* Aim of the task *
Of all the lines below, return only those starting with the line holding "SERVO2 pin PWM: TX -> none" and going on through the line holding "BT pin TXD: D12 -> TX2", exactly as written.

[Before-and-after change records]
+===+

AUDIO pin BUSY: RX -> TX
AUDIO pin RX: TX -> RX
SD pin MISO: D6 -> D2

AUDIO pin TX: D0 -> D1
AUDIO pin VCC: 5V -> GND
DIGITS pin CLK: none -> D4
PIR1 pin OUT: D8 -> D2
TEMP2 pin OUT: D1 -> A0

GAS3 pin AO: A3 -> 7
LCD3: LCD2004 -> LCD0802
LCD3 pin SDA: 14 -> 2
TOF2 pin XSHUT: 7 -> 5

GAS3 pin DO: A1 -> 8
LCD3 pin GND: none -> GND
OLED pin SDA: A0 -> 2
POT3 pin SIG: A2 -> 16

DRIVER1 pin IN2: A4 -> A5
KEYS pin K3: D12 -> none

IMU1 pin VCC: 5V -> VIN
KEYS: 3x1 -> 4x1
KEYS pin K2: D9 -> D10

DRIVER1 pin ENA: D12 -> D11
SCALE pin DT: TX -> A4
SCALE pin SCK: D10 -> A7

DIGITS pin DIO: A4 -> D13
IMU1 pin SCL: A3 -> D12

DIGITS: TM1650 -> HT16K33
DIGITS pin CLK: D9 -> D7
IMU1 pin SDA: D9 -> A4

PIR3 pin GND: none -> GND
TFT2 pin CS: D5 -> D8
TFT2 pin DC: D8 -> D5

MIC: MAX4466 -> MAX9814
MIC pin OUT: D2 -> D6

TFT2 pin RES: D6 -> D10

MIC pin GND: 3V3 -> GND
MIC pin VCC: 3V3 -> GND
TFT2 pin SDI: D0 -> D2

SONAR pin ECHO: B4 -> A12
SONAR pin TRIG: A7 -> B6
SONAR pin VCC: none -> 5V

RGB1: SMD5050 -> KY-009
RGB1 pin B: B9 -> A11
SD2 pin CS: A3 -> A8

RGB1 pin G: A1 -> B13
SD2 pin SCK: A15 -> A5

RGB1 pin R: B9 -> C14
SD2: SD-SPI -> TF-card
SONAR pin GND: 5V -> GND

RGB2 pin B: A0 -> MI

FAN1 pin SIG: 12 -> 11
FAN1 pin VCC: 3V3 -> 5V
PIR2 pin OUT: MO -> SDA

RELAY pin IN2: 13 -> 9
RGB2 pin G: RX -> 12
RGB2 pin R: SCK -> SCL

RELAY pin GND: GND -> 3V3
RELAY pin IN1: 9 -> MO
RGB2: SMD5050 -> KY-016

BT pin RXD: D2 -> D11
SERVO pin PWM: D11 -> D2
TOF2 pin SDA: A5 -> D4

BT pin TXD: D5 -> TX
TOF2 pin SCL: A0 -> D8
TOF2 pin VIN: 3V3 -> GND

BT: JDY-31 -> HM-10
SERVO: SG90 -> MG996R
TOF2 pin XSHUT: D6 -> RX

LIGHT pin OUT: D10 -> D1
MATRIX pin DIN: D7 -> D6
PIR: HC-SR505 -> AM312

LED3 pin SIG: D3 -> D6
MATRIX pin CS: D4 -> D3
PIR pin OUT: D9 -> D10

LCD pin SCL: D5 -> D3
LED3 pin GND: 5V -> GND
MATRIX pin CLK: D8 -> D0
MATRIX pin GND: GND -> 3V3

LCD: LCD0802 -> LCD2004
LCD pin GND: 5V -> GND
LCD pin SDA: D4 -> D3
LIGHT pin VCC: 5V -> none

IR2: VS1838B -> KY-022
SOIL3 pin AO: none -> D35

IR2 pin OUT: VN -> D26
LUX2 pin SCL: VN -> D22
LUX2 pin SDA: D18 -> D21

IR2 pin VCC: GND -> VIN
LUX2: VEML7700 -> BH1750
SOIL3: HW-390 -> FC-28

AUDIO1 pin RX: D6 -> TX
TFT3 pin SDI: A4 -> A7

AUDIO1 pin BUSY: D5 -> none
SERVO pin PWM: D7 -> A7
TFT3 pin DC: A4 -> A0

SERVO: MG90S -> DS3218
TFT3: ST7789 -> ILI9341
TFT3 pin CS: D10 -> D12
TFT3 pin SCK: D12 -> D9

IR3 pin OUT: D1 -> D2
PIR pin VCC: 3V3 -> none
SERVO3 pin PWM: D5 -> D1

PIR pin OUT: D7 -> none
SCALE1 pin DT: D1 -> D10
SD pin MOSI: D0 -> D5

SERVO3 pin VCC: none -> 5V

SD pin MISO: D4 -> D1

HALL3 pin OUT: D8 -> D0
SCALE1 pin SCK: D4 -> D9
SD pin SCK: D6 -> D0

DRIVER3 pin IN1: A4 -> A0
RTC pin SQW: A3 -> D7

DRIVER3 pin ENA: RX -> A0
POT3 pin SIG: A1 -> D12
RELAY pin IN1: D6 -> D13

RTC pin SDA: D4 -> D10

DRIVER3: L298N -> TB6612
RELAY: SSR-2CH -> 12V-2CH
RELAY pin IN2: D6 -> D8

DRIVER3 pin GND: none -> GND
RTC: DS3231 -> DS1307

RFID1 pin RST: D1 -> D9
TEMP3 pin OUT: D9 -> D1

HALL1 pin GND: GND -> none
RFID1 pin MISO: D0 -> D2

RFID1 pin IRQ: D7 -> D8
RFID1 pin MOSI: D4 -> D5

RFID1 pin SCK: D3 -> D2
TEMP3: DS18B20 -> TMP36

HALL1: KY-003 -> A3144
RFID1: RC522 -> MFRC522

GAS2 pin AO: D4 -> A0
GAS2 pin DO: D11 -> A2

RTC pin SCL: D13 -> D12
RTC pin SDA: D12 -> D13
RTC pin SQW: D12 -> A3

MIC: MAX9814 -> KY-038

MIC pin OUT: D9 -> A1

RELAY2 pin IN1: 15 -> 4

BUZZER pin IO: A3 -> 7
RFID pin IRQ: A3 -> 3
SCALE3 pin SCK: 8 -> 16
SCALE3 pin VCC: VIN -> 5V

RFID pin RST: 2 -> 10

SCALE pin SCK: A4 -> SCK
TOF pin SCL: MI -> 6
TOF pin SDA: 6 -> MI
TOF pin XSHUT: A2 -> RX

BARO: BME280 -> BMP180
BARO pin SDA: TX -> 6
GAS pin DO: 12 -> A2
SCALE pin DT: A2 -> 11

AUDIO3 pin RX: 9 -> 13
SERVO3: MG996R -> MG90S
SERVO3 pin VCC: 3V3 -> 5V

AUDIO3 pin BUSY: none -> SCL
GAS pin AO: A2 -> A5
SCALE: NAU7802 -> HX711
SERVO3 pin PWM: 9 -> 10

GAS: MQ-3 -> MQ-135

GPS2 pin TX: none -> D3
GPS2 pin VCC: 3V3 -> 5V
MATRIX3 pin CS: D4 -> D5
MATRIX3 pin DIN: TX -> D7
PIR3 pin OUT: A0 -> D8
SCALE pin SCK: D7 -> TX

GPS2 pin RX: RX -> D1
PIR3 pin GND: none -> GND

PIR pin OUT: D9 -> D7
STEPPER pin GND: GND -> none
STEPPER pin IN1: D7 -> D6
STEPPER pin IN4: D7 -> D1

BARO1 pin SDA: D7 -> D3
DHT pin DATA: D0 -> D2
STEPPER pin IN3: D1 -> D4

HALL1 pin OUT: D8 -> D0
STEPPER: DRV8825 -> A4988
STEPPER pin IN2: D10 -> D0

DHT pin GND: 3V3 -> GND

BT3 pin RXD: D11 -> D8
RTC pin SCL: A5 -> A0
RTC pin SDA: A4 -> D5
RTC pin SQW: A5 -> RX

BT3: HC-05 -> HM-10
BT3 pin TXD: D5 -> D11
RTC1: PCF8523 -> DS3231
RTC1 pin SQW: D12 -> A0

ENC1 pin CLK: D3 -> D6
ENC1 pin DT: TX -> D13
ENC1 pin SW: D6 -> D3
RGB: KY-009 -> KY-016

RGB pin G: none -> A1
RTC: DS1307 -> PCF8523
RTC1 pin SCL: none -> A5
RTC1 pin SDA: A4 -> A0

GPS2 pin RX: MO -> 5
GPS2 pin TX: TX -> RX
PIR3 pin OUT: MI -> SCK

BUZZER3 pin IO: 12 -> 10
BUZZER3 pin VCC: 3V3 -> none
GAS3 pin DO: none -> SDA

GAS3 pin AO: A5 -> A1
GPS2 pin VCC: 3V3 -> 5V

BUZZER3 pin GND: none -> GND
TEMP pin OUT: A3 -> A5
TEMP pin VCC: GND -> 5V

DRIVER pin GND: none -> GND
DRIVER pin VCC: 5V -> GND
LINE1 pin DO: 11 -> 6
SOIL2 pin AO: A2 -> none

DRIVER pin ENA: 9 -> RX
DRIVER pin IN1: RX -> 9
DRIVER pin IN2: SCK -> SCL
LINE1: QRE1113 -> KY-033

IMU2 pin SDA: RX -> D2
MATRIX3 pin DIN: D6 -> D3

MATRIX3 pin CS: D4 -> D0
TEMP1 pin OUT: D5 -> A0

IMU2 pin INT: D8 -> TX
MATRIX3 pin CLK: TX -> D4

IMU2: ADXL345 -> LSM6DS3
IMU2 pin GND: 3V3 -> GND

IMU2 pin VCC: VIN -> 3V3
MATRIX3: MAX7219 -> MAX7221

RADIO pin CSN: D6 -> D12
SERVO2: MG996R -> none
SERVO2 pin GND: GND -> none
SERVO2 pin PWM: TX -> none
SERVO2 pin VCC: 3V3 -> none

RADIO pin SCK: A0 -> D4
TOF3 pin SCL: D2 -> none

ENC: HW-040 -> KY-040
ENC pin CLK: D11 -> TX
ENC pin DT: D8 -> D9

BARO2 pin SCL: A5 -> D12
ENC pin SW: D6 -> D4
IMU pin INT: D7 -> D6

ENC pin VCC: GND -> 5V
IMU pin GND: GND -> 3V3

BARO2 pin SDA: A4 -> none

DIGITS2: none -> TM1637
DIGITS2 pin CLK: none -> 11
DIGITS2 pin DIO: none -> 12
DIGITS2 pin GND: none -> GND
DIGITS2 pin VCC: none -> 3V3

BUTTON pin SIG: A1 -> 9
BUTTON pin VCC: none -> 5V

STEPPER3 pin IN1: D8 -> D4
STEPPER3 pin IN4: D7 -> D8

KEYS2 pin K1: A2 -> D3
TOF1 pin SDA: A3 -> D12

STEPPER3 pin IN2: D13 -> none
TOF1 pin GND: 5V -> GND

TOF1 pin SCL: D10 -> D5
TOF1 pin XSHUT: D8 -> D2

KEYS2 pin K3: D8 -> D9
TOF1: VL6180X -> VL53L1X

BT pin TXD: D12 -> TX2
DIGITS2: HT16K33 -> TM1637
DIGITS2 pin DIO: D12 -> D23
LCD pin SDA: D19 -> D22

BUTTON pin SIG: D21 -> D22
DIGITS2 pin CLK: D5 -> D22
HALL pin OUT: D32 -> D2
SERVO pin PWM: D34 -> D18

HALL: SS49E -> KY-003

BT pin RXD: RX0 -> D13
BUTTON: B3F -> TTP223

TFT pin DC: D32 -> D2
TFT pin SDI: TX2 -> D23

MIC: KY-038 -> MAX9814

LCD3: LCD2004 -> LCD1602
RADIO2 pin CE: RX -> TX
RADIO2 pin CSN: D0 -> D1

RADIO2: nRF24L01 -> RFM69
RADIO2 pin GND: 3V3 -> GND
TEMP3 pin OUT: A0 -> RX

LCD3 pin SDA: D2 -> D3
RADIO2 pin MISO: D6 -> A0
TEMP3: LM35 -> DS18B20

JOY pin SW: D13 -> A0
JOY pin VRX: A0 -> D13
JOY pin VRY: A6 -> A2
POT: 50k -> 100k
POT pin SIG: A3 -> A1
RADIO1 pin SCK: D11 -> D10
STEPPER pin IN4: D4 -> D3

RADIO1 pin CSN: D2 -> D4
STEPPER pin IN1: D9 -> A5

+===+

* Output below *
SERVO2 pin PWM: TX -> none
SERVO2 pin VCC: 3V3 -> none

RADIO pin SCK: A0 -> D4
TOF3 pin SCL: D2 -> none

ENC: HW-040 -> KY-040
ENC pin CLK: D11 -> TX
ENC pin DT: D8 -> D9

BARO2 pin SCL: A5 -> D12
ENC pin SW: D6 -> D4
IMU pin INT: D7 -> D6

ENC pin VCC: GND -> 5V
IMU pin GND: GND -> 3V3

BARO2 pin SDA: A4 -> none

DIGITS2: none -> TM1637
DIGITS2 pin CLK: none -> 11
DIGITS2 pin DIO: none -> 12
DIGITS2 pin GND: none -> GND
DIGITS2 pin VCC: none -> 3V3

BUTTON pin SIG: A1 -> 9
BUTTON pin VCC: none -> 5V

STEPPER3 pin IN1: D8 -> D4
STEPPER3 pin IN4: D7 -> D8

KEYS2 pin K1: A2 -> D3
TOF1 pin SDA: A3 -> D12

STEPPER3 pin IN2: D13 -> none
TOF1 pin GND: 5V -> GND

TOF1 pin SCL: D10 -> D5
TOF1 pin XSHUT: D8 -> D2

KEYS2 pin K3: D8 -> D9
TOF1: VL6180X -> VL53L1X

BT pin TXD: D12 -> TX2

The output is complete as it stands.